**Task to carry out**
Transcribe all records exactly.

=====

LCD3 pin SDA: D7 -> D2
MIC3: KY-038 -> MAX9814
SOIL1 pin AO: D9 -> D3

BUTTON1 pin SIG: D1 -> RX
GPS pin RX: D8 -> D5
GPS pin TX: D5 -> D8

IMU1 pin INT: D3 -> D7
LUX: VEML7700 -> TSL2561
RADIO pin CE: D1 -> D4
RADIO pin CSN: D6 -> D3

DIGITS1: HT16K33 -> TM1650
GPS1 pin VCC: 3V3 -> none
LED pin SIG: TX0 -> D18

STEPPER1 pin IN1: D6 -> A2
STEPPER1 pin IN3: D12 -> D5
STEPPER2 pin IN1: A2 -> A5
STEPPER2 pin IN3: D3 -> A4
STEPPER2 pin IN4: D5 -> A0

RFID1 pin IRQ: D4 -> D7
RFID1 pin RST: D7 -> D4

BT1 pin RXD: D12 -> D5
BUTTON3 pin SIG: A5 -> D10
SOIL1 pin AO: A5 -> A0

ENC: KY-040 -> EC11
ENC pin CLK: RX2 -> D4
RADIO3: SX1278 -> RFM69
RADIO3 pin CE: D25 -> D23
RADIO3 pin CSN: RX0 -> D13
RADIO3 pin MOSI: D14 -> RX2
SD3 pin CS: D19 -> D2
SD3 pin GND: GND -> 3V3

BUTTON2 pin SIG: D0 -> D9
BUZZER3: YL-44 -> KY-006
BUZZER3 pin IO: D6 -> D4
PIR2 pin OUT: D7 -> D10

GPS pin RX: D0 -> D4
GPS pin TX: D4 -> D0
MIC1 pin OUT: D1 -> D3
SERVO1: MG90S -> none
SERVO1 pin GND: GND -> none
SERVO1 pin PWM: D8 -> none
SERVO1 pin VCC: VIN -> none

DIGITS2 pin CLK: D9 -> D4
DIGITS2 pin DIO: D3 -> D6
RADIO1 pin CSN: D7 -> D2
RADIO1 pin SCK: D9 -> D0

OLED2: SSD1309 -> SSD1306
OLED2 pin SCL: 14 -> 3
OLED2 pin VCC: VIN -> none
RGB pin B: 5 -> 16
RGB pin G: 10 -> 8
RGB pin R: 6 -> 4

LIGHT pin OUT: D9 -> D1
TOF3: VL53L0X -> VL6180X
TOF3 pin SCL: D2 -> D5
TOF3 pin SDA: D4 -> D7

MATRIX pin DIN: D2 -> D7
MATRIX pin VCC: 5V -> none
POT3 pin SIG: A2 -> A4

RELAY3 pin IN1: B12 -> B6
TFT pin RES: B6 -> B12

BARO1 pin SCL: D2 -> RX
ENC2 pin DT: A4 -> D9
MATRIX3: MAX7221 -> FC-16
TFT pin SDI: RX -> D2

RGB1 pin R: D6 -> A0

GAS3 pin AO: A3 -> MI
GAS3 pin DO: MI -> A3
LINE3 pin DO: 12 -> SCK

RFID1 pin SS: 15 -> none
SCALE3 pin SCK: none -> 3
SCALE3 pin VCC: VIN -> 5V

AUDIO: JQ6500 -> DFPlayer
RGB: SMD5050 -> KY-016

=====

**Result for this task**
LCD3 pin SDA: D7 -> D2
MIC3: KY-038 -> MAX9814
SOIL1 pin AO: D9 -> D3

BUTTON1 pin SIG: D1 -> RX
GPS pin RX: D8 -> D5
GPS pin TX: D5 -> D8

IMU1 pin INT: D3 -> D7
LUX: VEML7700 -> TSL2561
RADIO pin CE: D1 -> D4
RADIO pin CSN: D6 -> D3

DIGITS1: HT16K33 -> TM1650
GPS1 pin VCC: 3V3 -> none
LED pin SIG: TX0 -> D18

STEPPER1 pin IN1: D6 -> A2
STEPPER1 pin IN3: D12 -> D5
STEPPER2 pin IN1: A2 -> A5
STEPPER2 pin IN3: D3 -> A4
STEPPER2 pin IN4: D5 -> A0

RFID1 pin IRQ: D4 -> D7
RFID1 pin RST: D7 -> D4

BT1 pin RXD: D12 -> D5
BUTTON3 pin SIG: A5 -> D10
SOIL1 pin AO: A5 -> A0

ENC: KY-040 -> EC11
ENC pin CLK: RX2 -> D4
RADIO3: SX1278 -> RFM69
RADIO3 pin CE: D25 -> D23
RADIO3 pin CSN: RX0 -> D13
RADIO3 pin MOSI: D14 -> RX2
SD3 pin CS: D19 -> D2
SD3 pin GND: GND -> 3V3

BUTTON2 pin SIG: D0 -> D9
BUZZER3: YL-44 -> KY-006
BUZZER3 pin IO: D6 -> D4
PIR2 pin OUT: D7 -> D10

GPS pin RX: D0 -> D4
GPS pin TX: D4 -> D0
MIC1 pin OUT: D1 -> D3
SERVO1: MG90S -> none
SERVO1 pin GND: GND -> none
SERVO1 pin PWM: D8 -> none
SERVO1 pin VCC: VIN -> none

DIGITS2 pin CLK: D9 -> D4
DIGITS2 pin DIO: D3 -> D6
RADIO1 pin CSN: D7 -> D2
RADIO1 pin SCK: D9 -> D0

OLED2: SSD1309 -> SSD1306
OLED2 pin SCL: 14 -> 3
OLED2 pin VCC: VIN -> none
RGB pin B: 5 -> 16
RGB pin G: 10 -> 8
RGB pin R: 6 -> 4

LIGHT pin OUT: D9 -> D1
TOF3: VL53L0X -> VL6180X
TOF3 pin SCL: D2 -> D5
TOF3 pin SDA: D4 -> D7

MATRIX pin DIN: D2 -> D7
MATRIX pin VCC: 5V -> none
POT3 pin SIG: A2 -> A4

RELAY3 pin IN1: B12 -> B6
TFT pin RES: B6 -> B12

BARO1 pin SCL: D2 -> RX
ENC2 pin DT: A4 -> D9
MATRIX3: MAX7221 -> FC-16
TFT pin SDI: RX -> D2

RGB1 pin R: D6 -> A0

GAS3 pin AO: A3 -> MI
GAS3 pin DO: MI -> A3
LINE3 pin DO: 12 -> SCK

RFID1 pin SS: 15 -> none
SCALE3 pin SCK: none -> 3
SCALE3 pin VCC: VIN -> 5V

AUDIO: JQ6500 -> DFPlayer
RGB: SMD5050 -> KY-016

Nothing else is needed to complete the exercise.